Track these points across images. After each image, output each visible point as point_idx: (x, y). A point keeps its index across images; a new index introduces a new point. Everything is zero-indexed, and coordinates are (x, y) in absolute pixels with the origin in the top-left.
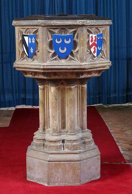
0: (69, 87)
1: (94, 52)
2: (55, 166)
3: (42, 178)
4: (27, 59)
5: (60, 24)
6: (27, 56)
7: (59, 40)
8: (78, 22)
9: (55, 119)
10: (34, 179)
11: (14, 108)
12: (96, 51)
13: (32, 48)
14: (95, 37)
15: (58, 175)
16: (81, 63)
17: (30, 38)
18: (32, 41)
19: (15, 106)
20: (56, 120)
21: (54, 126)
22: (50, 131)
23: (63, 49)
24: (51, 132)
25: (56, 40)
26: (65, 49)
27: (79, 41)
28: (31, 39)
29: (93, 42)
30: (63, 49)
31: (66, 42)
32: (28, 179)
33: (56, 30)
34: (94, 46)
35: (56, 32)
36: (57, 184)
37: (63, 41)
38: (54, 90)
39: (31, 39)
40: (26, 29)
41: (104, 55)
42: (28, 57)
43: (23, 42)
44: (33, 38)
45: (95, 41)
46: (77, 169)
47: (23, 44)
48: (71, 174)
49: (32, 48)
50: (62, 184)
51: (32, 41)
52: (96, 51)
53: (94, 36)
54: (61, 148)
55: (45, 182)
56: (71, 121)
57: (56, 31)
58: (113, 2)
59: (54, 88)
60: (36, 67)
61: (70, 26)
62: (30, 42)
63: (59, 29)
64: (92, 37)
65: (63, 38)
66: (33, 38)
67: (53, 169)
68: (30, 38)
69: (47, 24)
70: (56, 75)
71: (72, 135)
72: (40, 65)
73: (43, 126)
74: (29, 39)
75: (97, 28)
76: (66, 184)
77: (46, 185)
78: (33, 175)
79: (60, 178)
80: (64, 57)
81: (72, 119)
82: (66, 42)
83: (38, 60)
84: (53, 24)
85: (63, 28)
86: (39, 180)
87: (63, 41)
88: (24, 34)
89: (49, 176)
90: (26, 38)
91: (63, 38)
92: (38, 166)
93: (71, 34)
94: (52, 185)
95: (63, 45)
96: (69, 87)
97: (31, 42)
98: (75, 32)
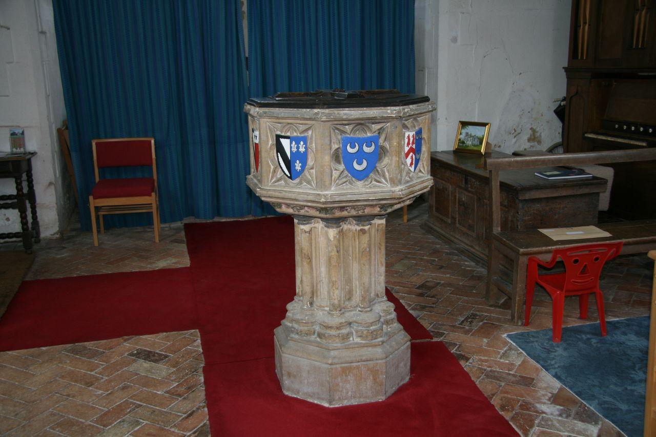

------------------------------------------------------------

### [WORK TO DO]
Reproduce the entries above verbatim, from their first line through the line that contains "5: (60, 24)". Omit the pictures from your answer.

### [ANSWER FOR THE TASK]
Track these points across images. After each image, output each visible point as point_idx: (x, y). A point keeps its index across images; a new index introduces a new point. Everything is zero-indexed, and coordinates are (x, y) in absolute pixels with the origin in the top-left.
0: (69, 87)
1: (94, 52)
2: (55, 166)
3: (42, 178)
4: (27, 59)
5: (60, 24)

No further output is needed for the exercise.